◆ Information shown:
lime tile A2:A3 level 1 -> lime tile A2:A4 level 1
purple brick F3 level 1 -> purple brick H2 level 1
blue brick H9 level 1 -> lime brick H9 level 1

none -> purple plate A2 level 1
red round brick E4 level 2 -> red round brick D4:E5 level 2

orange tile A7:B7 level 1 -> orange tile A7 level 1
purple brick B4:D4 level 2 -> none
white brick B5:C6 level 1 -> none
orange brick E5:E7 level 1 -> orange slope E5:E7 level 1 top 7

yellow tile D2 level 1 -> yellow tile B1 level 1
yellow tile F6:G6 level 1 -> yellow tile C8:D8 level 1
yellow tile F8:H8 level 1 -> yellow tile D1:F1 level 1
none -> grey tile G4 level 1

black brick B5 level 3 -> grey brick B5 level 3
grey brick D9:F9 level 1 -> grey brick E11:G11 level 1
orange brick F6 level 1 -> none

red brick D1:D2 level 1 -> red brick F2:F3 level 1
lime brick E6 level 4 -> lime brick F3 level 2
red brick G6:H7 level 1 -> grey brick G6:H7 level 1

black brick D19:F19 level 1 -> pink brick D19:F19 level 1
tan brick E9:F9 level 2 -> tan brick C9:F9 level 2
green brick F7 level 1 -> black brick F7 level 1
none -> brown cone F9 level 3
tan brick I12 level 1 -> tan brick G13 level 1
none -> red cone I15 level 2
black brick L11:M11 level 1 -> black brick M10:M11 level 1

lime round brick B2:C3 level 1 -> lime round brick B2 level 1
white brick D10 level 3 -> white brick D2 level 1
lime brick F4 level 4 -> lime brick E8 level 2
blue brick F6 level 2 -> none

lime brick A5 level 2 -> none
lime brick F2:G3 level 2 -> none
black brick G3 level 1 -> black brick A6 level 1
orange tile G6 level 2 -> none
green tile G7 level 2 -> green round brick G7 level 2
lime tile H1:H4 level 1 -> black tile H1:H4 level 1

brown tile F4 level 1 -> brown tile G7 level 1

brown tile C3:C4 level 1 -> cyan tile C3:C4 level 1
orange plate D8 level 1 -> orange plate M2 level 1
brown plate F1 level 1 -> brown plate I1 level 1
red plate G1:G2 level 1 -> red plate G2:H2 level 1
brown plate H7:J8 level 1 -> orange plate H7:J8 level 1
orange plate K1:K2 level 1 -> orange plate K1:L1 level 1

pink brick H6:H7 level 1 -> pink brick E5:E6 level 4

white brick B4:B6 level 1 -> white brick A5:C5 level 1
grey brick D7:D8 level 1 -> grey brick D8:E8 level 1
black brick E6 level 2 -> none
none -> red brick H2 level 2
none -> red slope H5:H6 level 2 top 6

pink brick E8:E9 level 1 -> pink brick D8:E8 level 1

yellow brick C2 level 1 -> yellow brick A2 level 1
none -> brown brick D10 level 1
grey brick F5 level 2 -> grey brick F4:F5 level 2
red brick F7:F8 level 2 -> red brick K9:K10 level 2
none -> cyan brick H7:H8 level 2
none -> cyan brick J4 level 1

◆ Problem requirements: Whenever a line in the entries holds the word "slope", copy that line.

◆ Solution to the problem:
orange brick E5:E7 level 1 -> orange slope E5:E7 level 1 top 7
none -> red slope H5:H6 level 2 top 6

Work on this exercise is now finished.